(What the task requires): The line bearing "yellow cutting board", together with all lines after it to the end of the material, should be repeated exactly; leave out everything else.

━━━ Supplied data

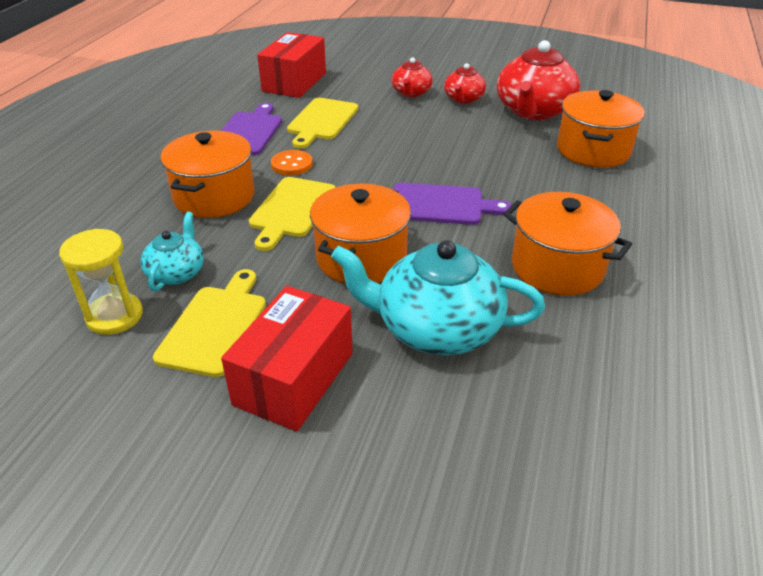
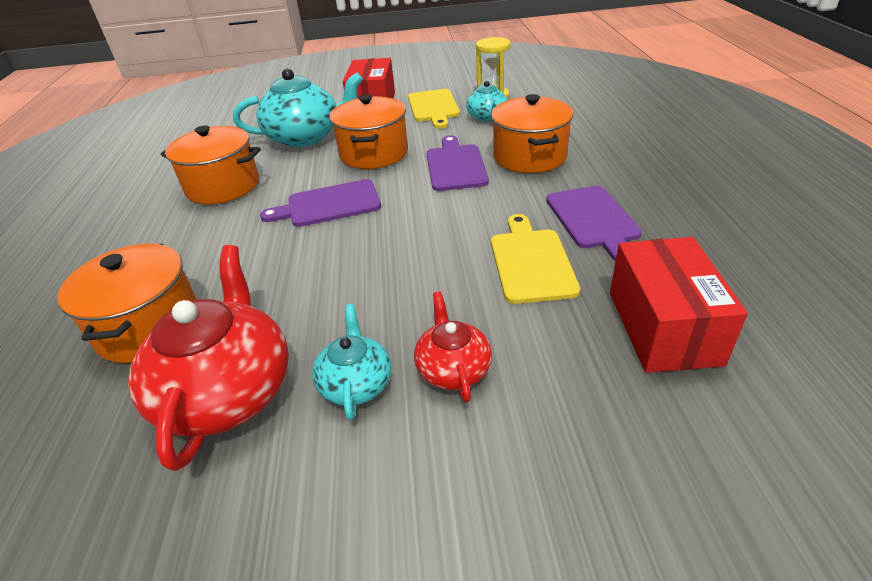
camera: 160 degrees right, 0 degrees up
yellow cutting board [249,177,336,251] -> purple cutting board [427,135,489,191]
orange button [271,150,313,176] -> none
red teapot [444,63,486,104] -> turquoise teapot [312,304,391,421]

━━━━━━

(Response below):
yellow cutting board [249,177,336,251] -> purple cutting board [427,135,489,191]
orange button [271,150,313,176] -> none
red teapot [444,63,486,104] -> turquoise teapot [312,304,391,421]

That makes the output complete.